Data shown START

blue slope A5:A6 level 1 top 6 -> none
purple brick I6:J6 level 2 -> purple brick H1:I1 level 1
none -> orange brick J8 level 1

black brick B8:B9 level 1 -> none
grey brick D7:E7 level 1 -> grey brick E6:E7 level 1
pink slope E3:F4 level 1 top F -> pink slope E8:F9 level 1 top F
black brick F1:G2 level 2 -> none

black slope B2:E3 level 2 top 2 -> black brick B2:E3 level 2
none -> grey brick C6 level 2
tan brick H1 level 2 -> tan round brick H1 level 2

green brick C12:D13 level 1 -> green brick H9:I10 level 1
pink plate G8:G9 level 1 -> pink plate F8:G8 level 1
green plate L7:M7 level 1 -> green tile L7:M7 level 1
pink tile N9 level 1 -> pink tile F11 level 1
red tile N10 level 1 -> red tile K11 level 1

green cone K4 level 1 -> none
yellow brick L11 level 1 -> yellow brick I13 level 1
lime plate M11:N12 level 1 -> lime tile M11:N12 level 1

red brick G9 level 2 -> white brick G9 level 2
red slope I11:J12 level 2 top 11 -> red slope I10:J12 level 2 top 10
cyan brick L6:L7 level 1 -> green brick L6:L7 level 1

Data shown END

**What needs to be done**: Your task is to retype the whole listing, keeping every word exactly as it is.

**Task response**:
blue slope A5:A6 level 1 top 6 -> none
purple brick I6:J6 level 2 -> purple brick H1:I1 level 1
none -> orange brick J8 level 1

black brick B8:B9 level 1 -> none
grey brick D7:E7 level 1 -> grey brick E6:E7 level 1
pink slope E3:F4 level 1 top F -> pink slope E8:F9 level 1 top F
black brick F1:G2 level 2 -> none

black slope B2:E3 level 2 top 2 -> black brick B2:E3 level 2
none -> grey brick C6 level 2
tan brick H1 level 2 -> tan round brick H1 level 2

green brick C12:D13 level 1 -> green brick H9:I10 level 1
pink plate G8:G9 level 1 -> pink plate F8:G8 level 1
green plate L7:M7 level 1 -> green tile L7:M7 level 1
pink tile N9 level 1 -> pink tile F11 level 1
red tile N10 level 1 -> red tile K11 level 1

green cone K4 level 1 -> none
yellow brick L11 level 1 -> yellow brick I13 level 1
lime plate M11:N12 level 1 -> lime tile M11:N12 level 1

red brick G9 level 2 -> white brick G9 level 2
red slope I11:J12 level 2 top 11 -> red slope I10:J12 level 2 top 10
cyan brick L6:L7 level 1 -> green brick L6:L7 level 1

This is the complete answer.